> _Brief_:
Please set down every entry again exactly as it stands, without the pictures.

[Image comparison data]
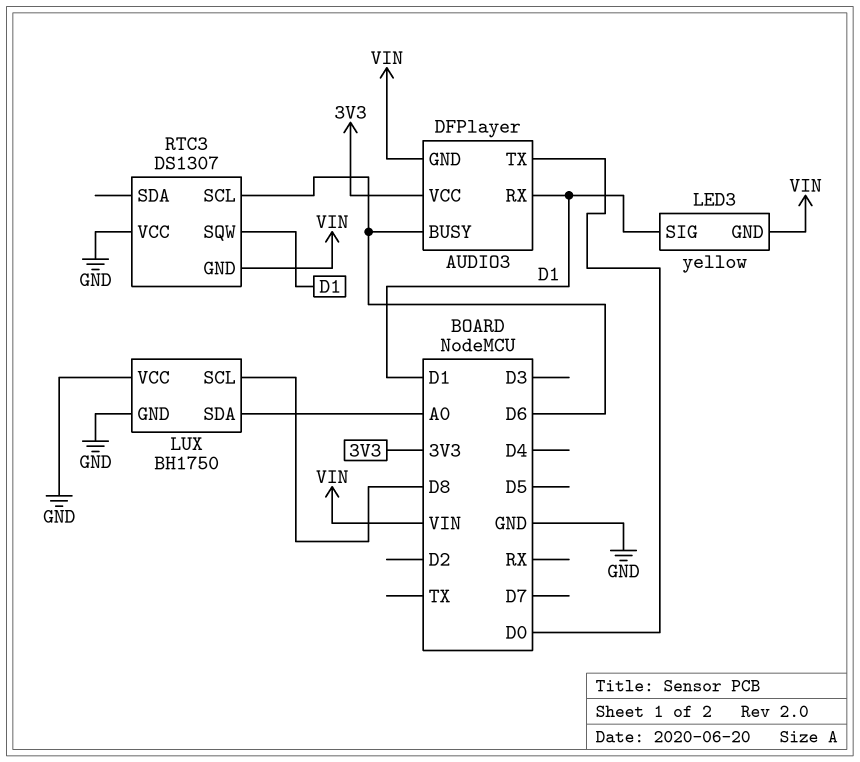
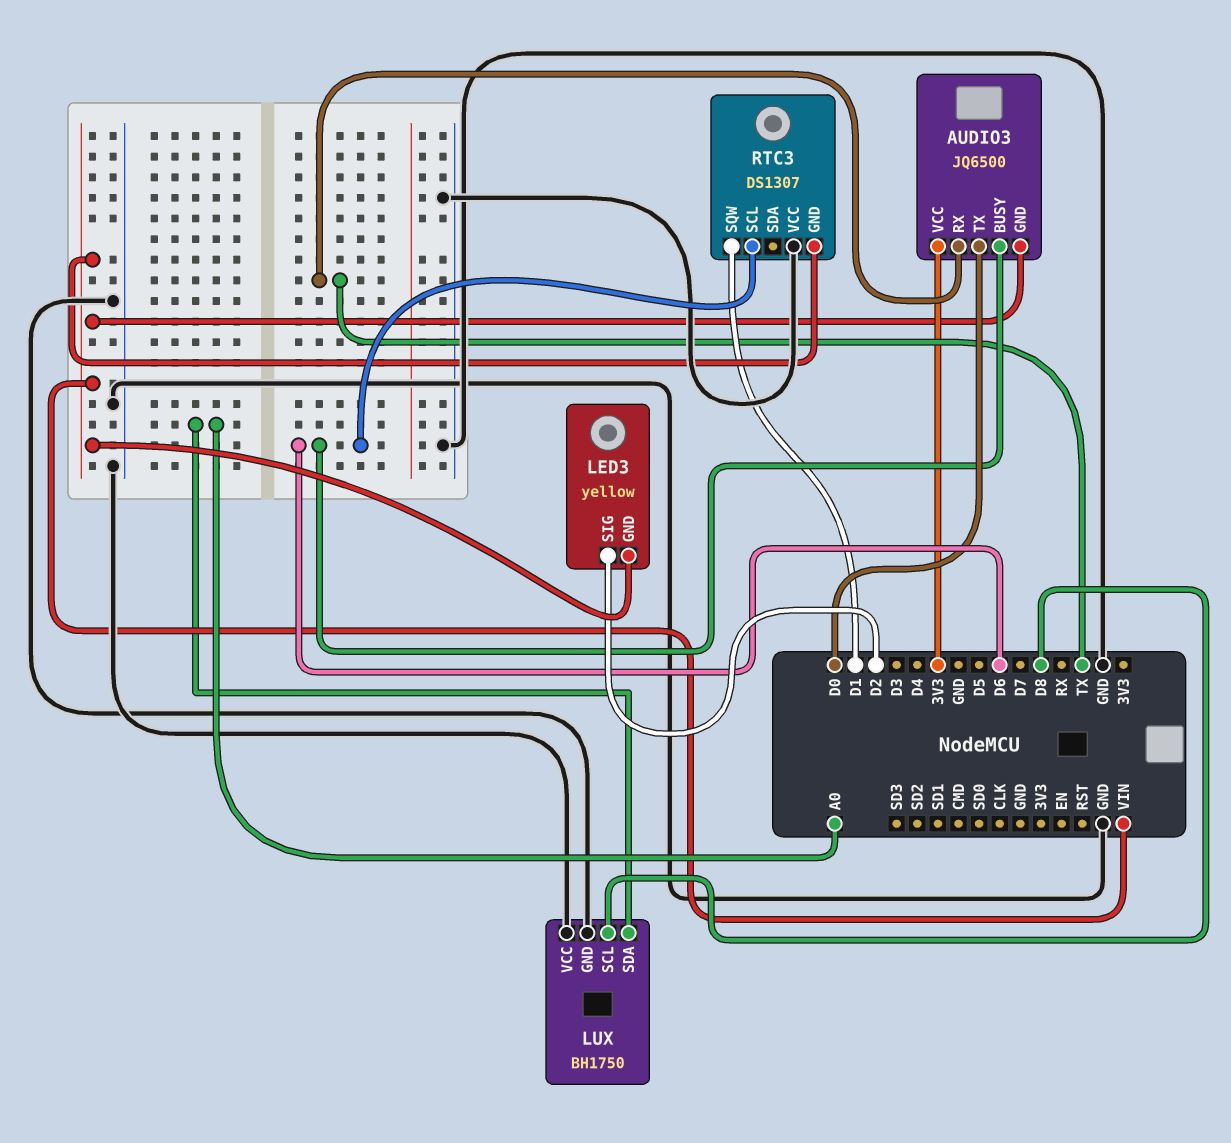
AUDIO3: DFPlayer -> JQ6500
AUDIO3 pin RX: D1 -> TX
LED3 pin SIG: D1 -> D2

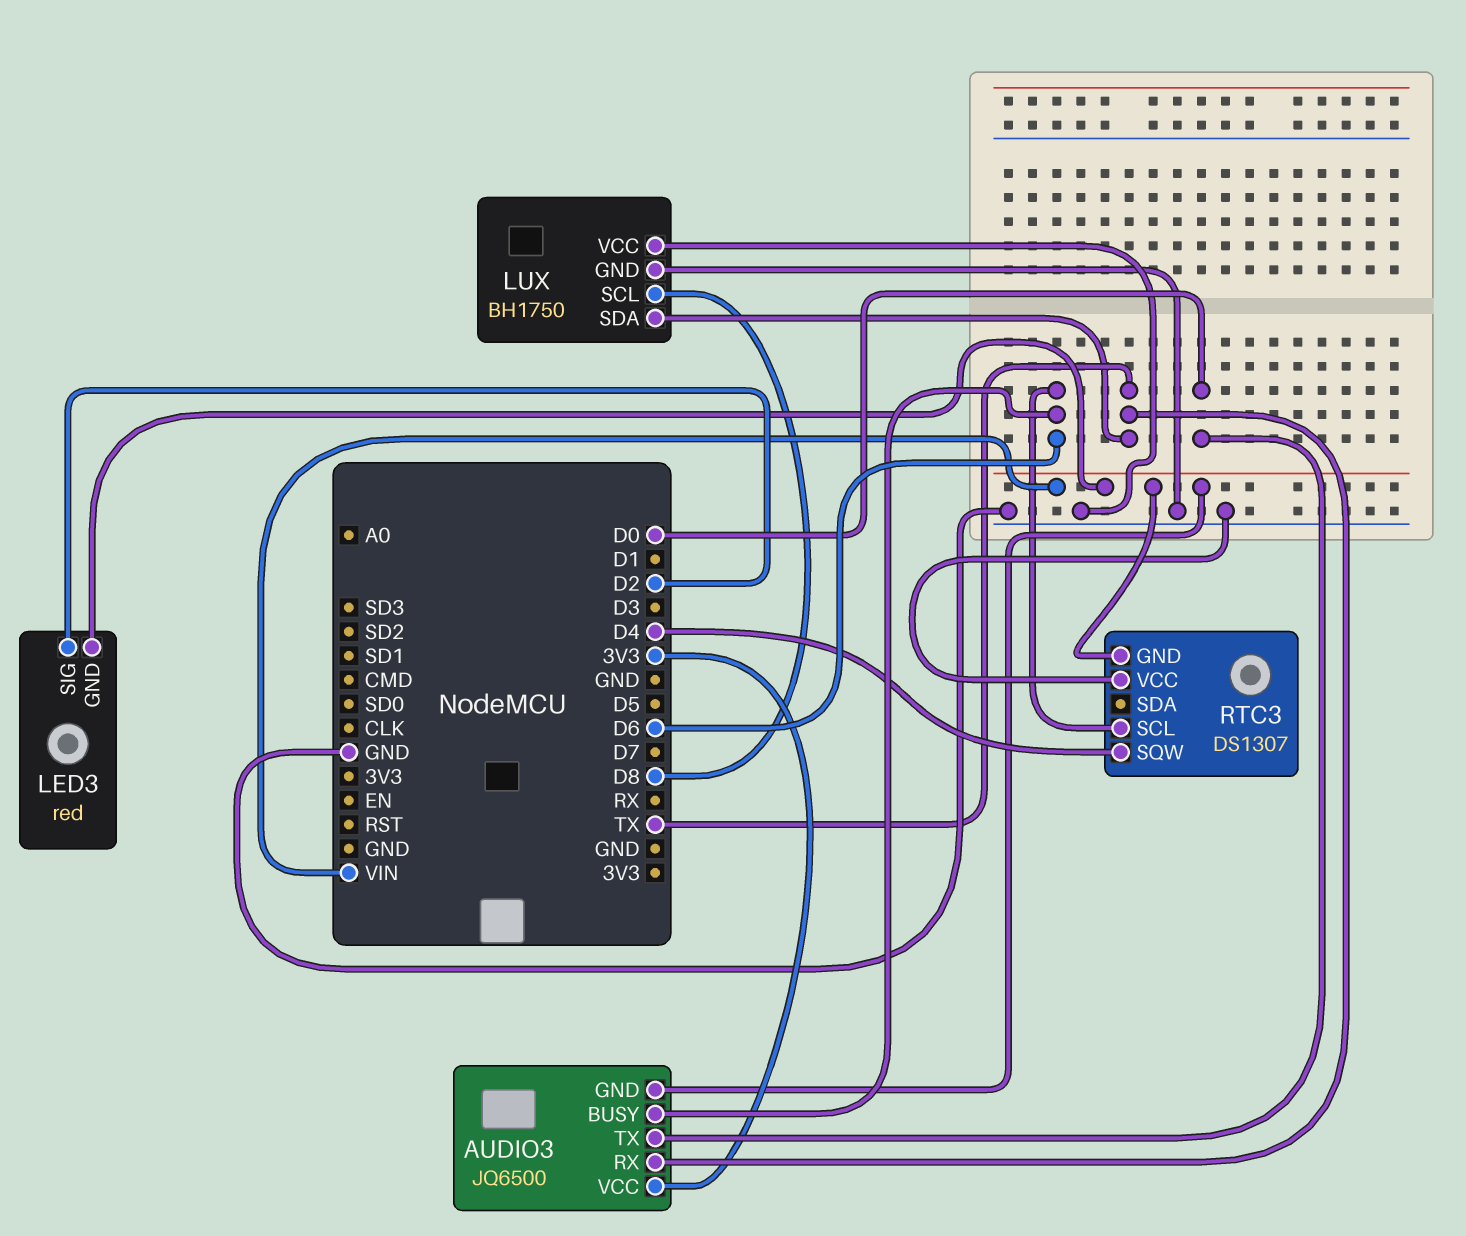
LED3: yellow -> red
LUX pin SDA: A0 -> TX
RTC3 pin SQW: D1 -> D4

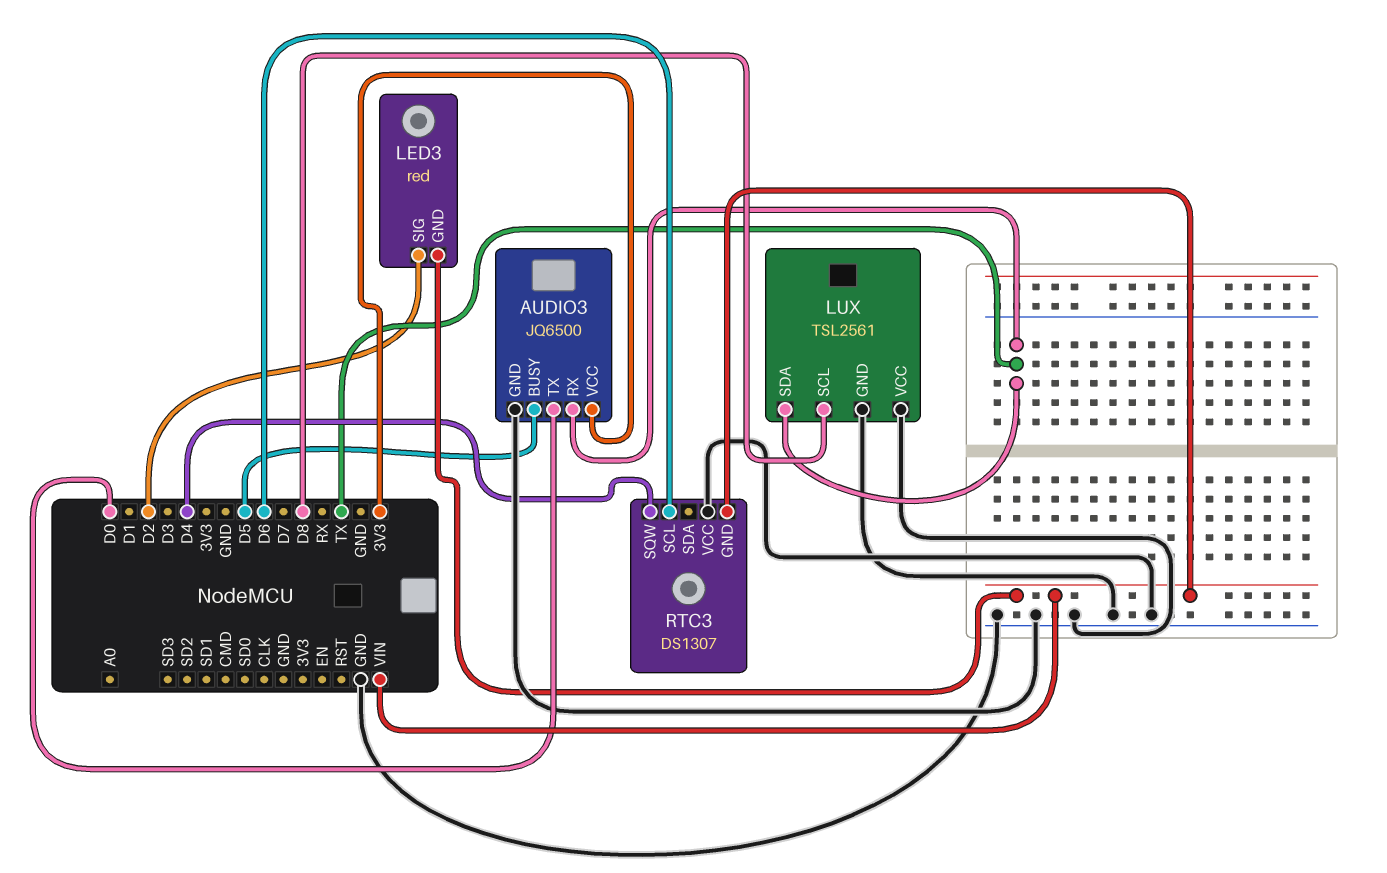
AUDIO3 pin BUSY: D6 -> D5
AUDIO3 pin GND: VIN -> GND
LUX: BH1750 -> TSL2561

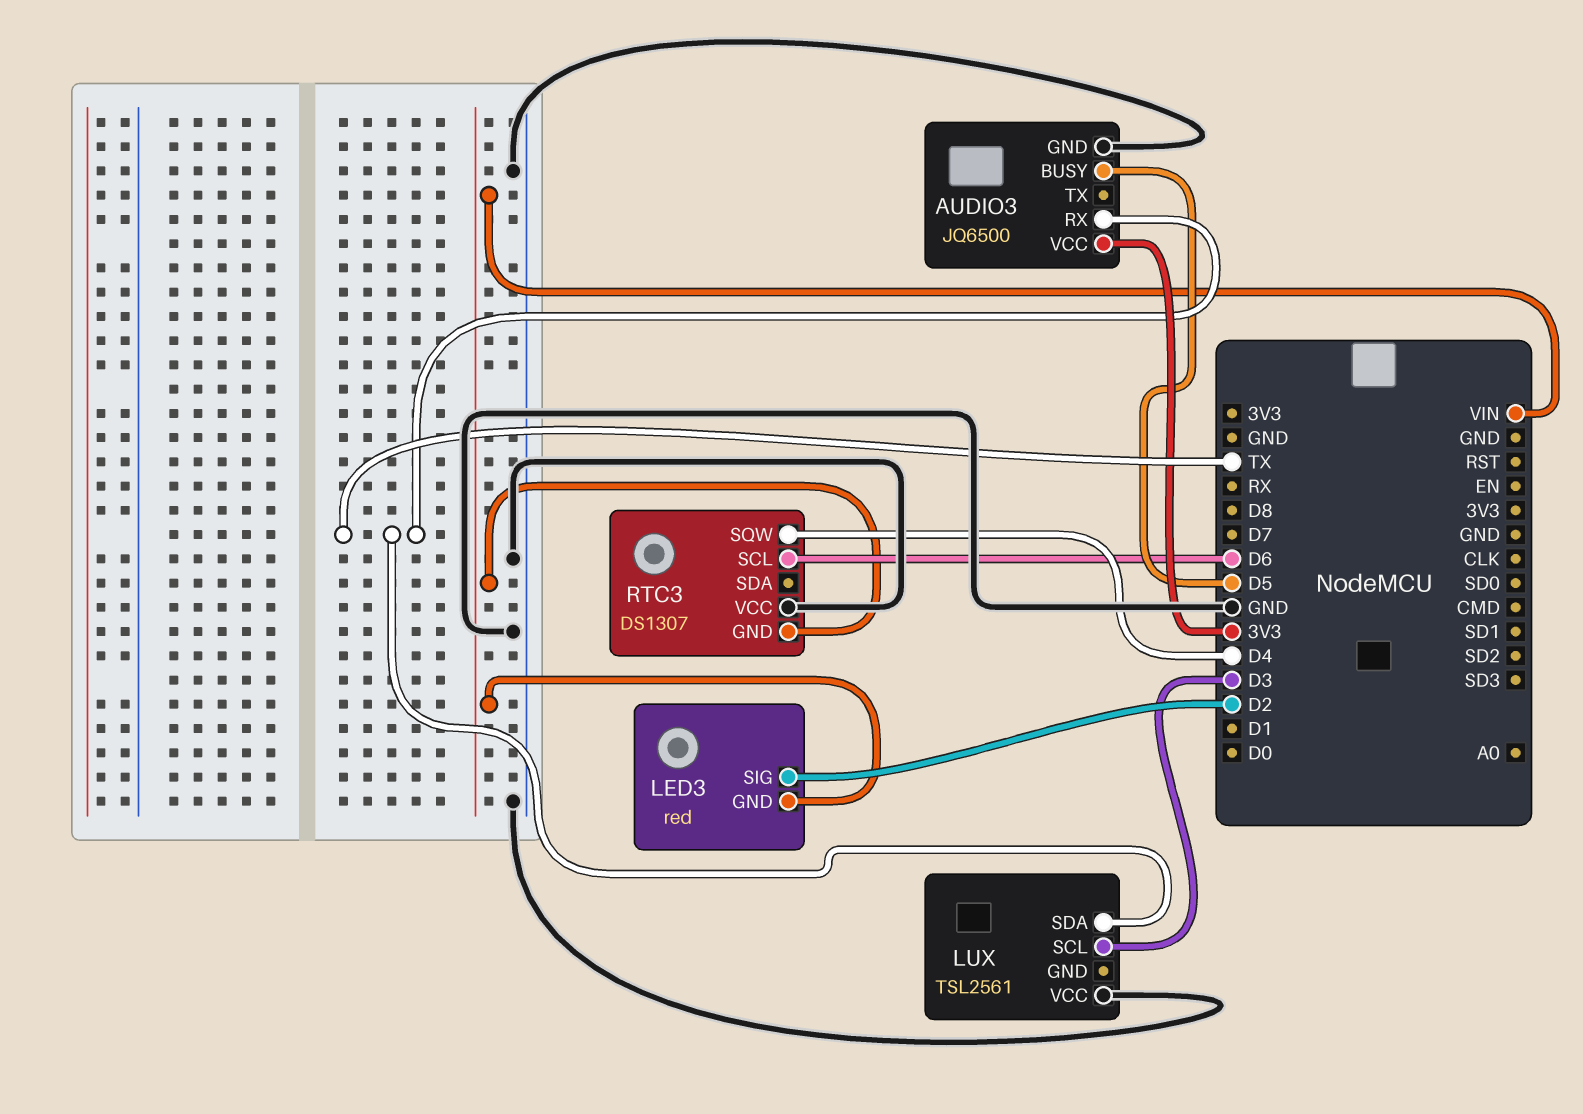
AUDIO3 pin TX: D0 -> none
LUX pin GND: GND -> none
LUX pin SCL: D8 -> D3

> _Solution to the exercise_:
AUDIO3: DFPlayer -> JQ6500
AUDIO3 pin RX: D1 -> TX
LED3 pin SIG: D1 -> D2

LED3: yellow -> red
LUX pin SDA: A0 -> TX
RTC3 pin SQW: D1 -> D4

AUDIO3 pin BUSY: D6 -> D5
AUDIO3 pin GND: VIN -> GND
LUX: BH1750 -> TSL2561

AUDIO3 pin TX: D0 -> none
LUX pin GND: GND -> none
LUX pin SCL: D8 -> D3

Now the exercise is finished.